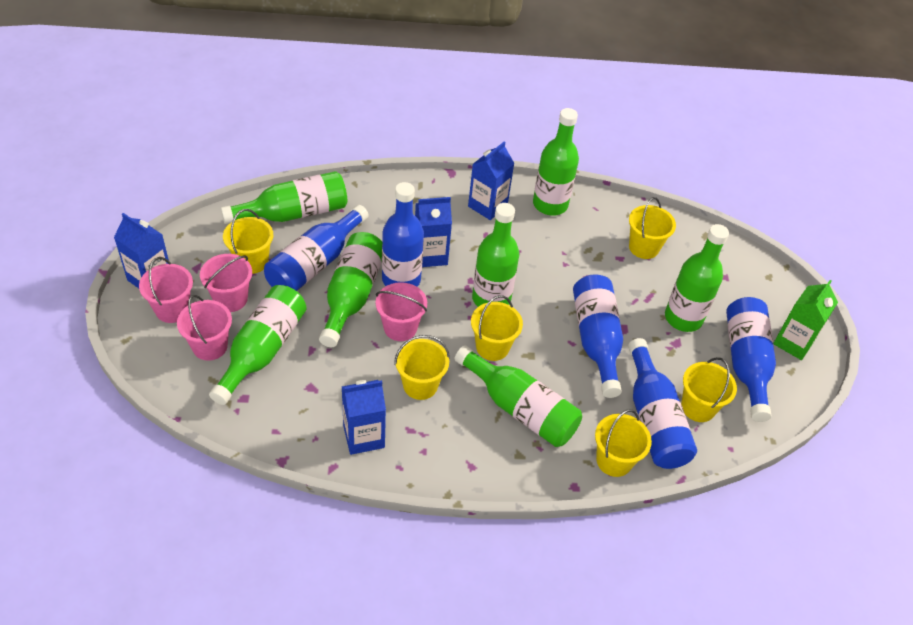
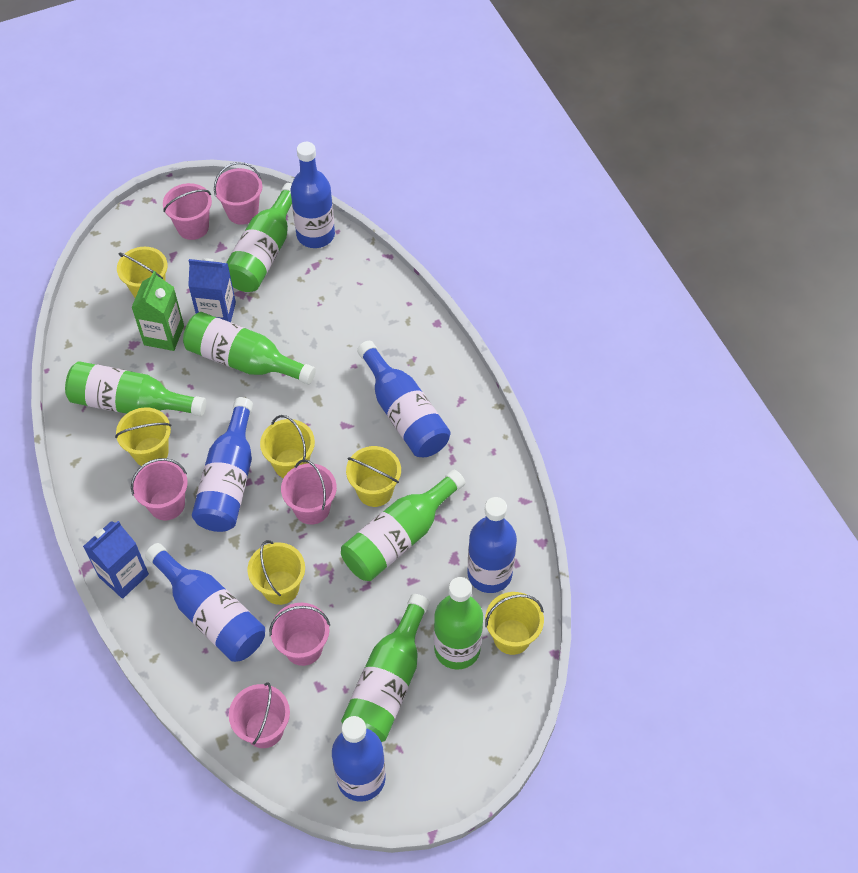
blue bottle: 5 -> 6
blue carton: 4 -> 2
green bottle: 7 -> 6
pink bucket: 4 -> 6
* * *
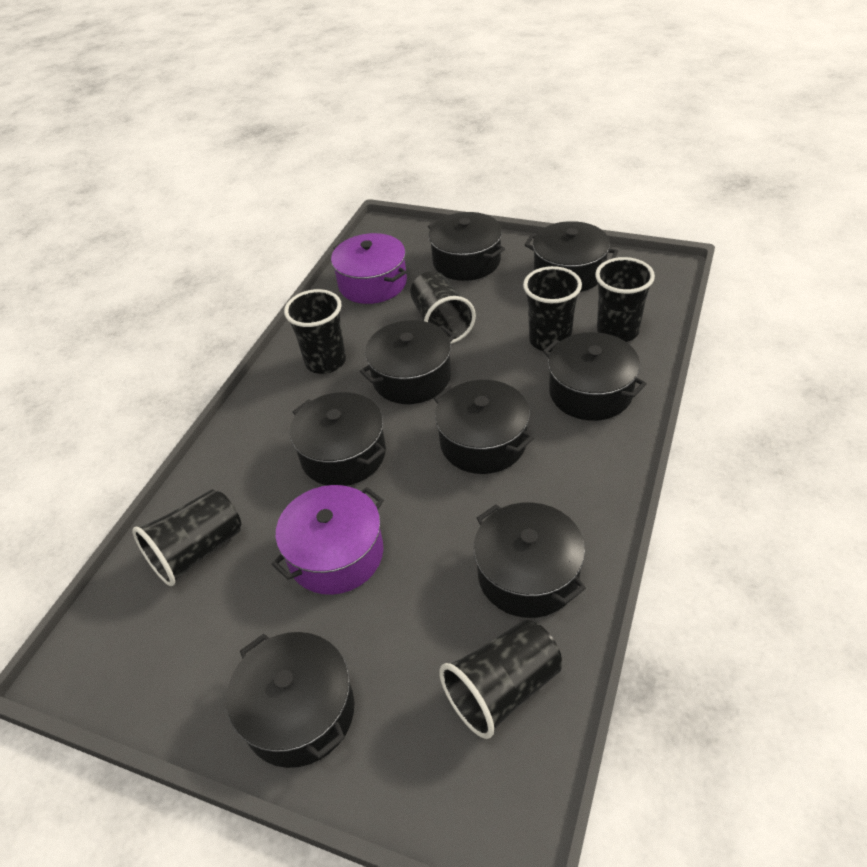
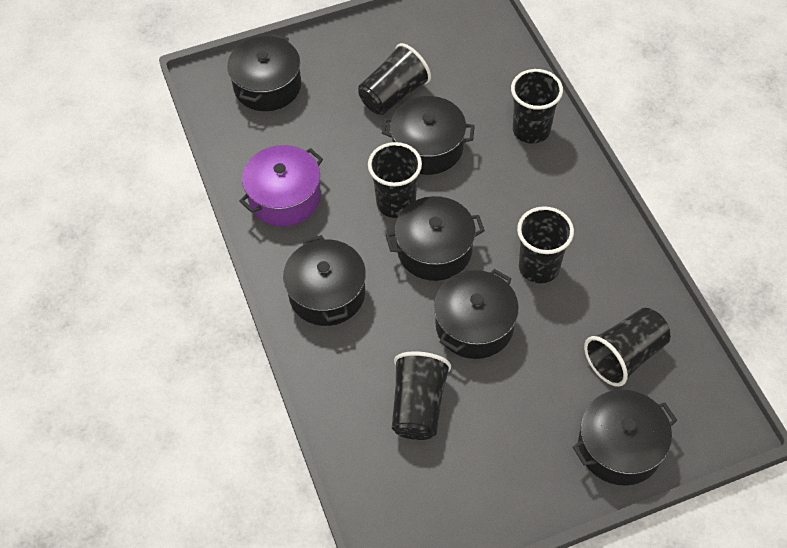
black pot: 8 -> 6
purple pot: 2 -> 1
--
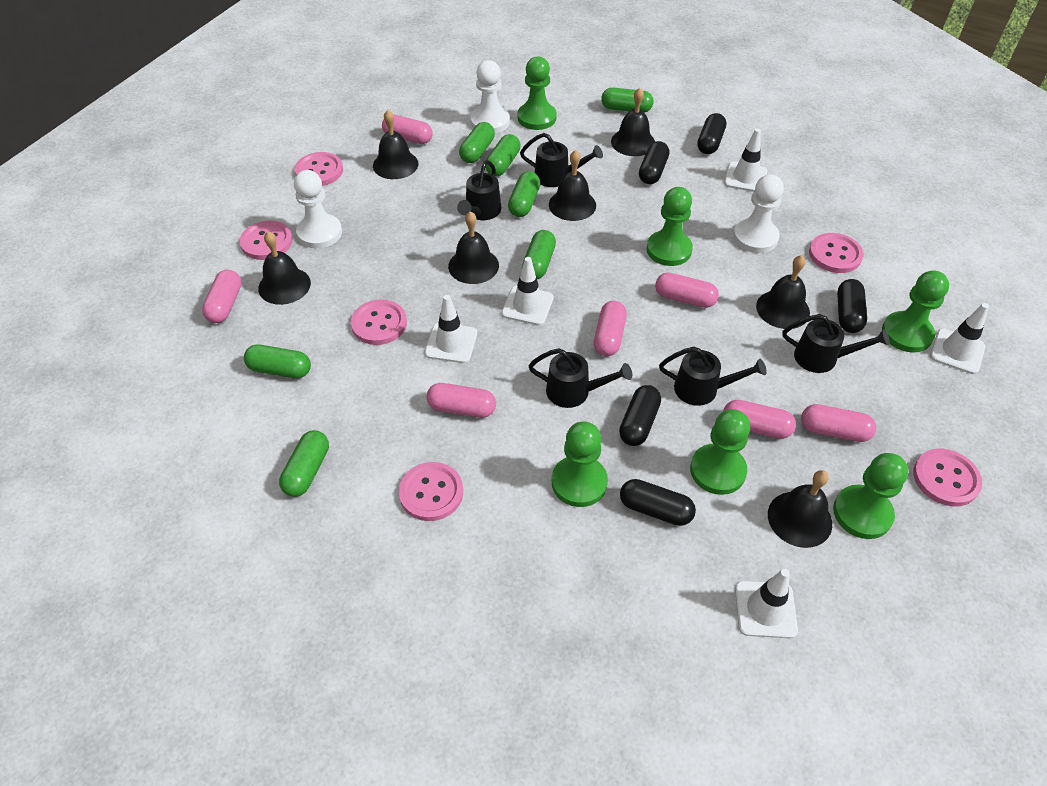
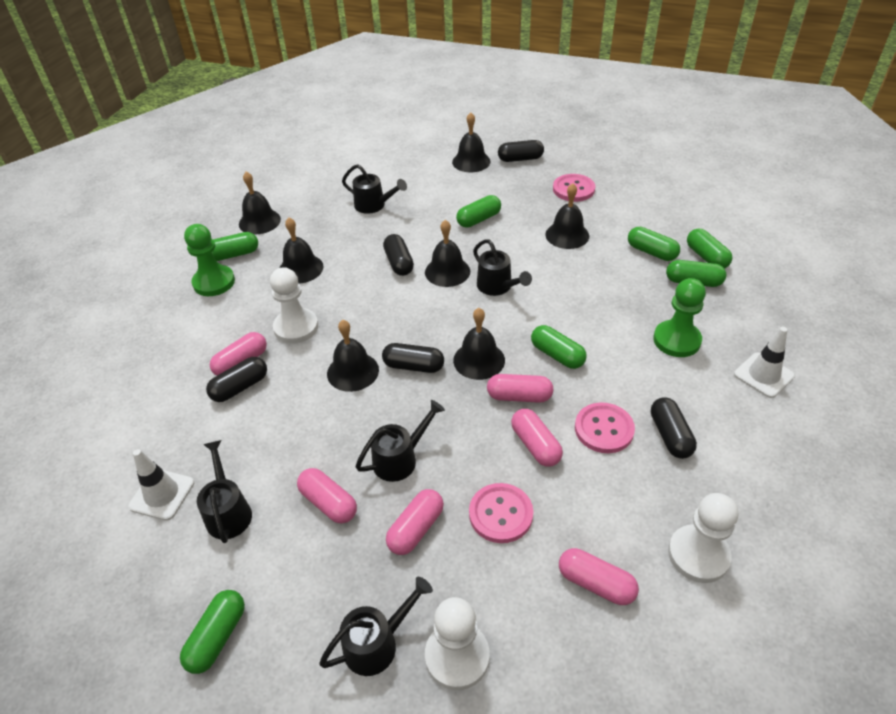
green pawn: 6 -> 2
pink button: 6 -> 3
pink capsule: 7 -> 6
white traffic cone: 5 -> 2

--- What is expected ---
Your task is to transcribe, with no changes, only the lines of the listing above that lie between the line holding "blue bottle: 5 -> 6" and the line holding "pink bucket: 4 -> 6", inclusive.

--- Task answer ---
blue bottle: 5 -> 6
blue carton: 4 -> 2
green bottle: 7 -> 6
pink bucket: 4 -> 6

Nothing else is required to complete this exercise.